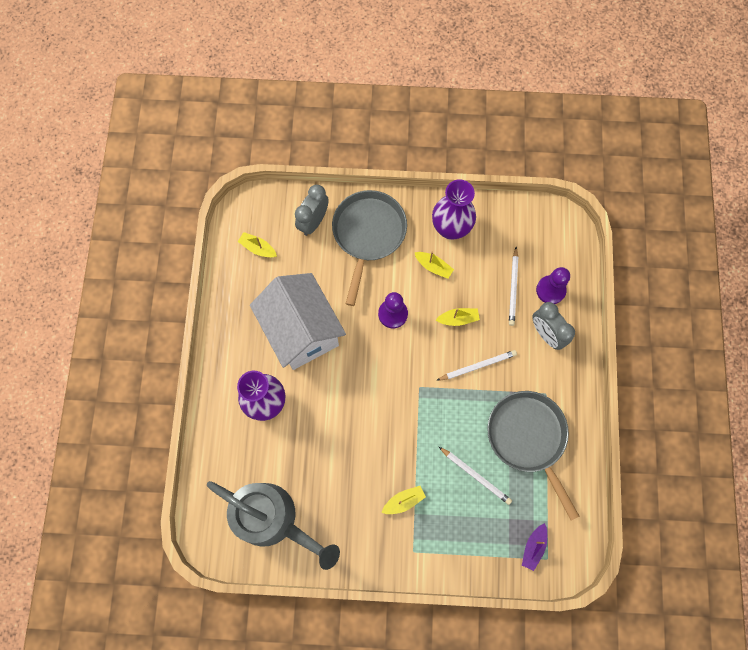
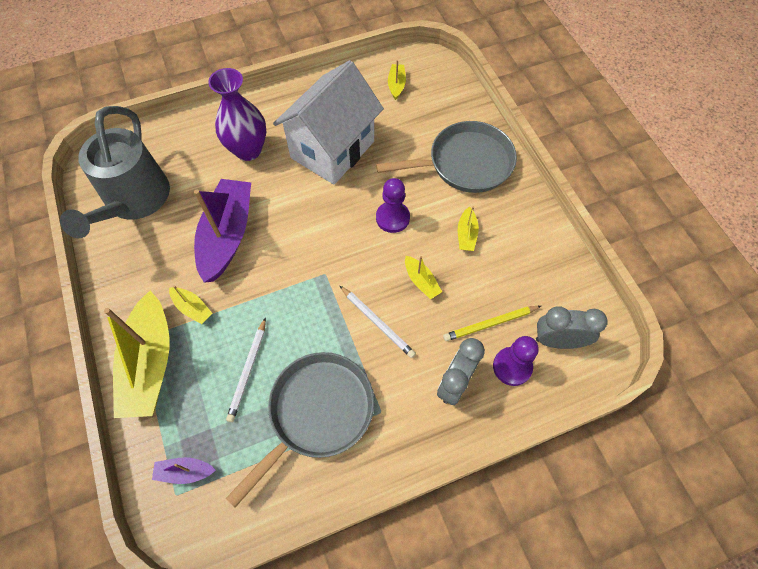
camera: 65 degrees right, 10 degrees down
(313, 222) = (449, 115): grey clock -> grey clock (558, 341)
(348, 451) = (227, 236): none -> purple boat
(437, 549) = (150, 363): none -> yellow boat
(451, 228) = (520, 234): purple vase -> none
(513, 288) = (490, 324): white pencil -> yellow pencil

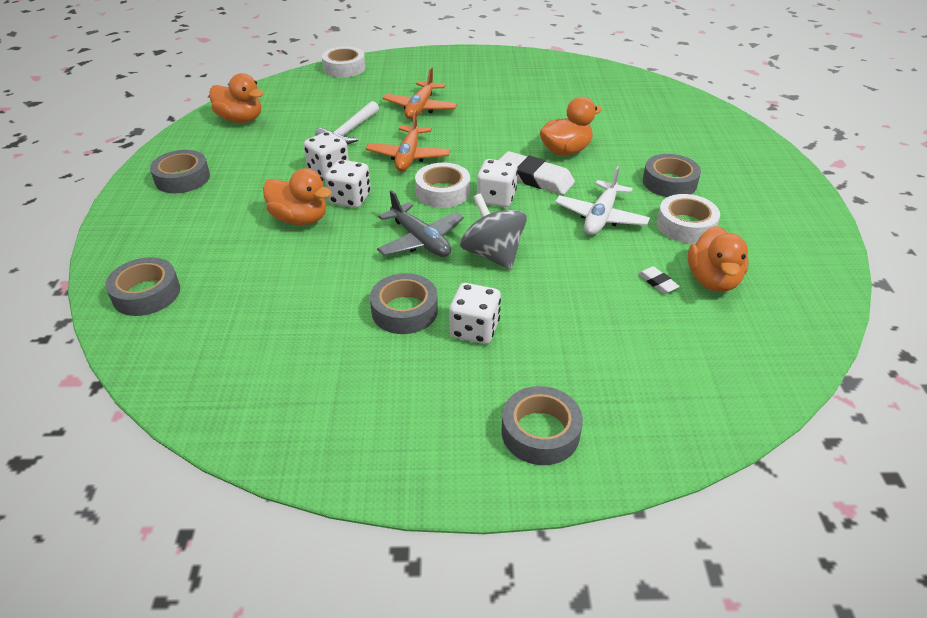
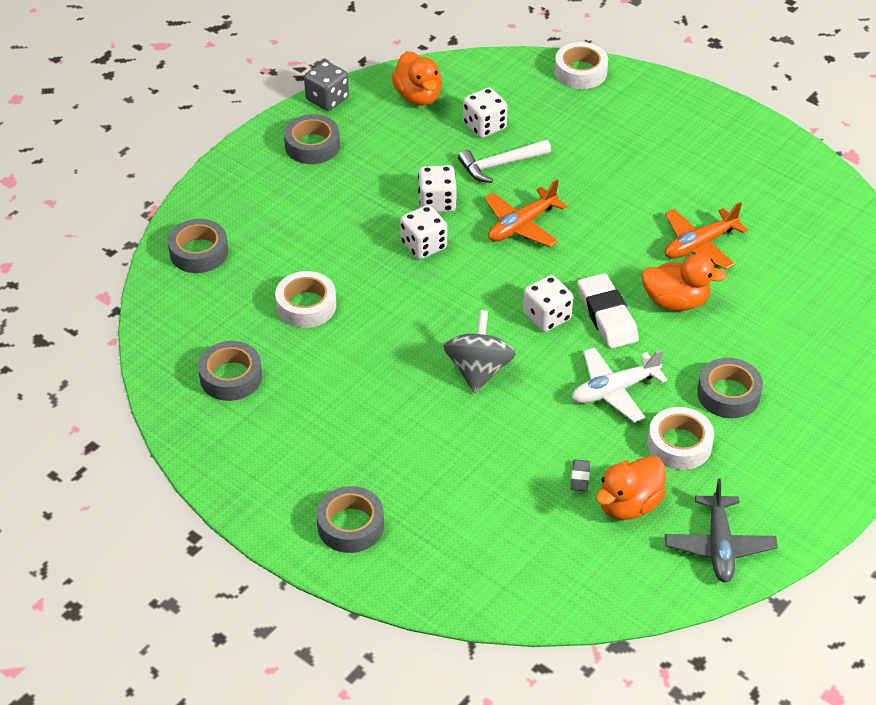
camera: 40 degrees right, 5 degrees up
(165, 147) = (327, 99): none -> grey dice
(300, 219) = (364, 244): orange duck -> none
(404, 311) = (359, 378): grey tape -> grey tape (231, 377)
(420, 108) = (597, 169): orange plane -> orange plane (699, 245)
(420, 240) = (436, 322): grey plane -> grey plane (719, 546)
(443, 192) = (508, 283): white tape -> white tape (306, 306)
(474, 329) = (392, 425): white dice -> white dice (484, 126)
(657, 282) = (580, 477): white eraser -> grey eraser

Exercise: The lines to return are those in the records above that hold the word "plane".

Answer area:
(420, 108) = (597, 169): orange plane -> orange plane (699, 245)
(420, 240) = (436, 322): grey plane -> grey plane (719, 546)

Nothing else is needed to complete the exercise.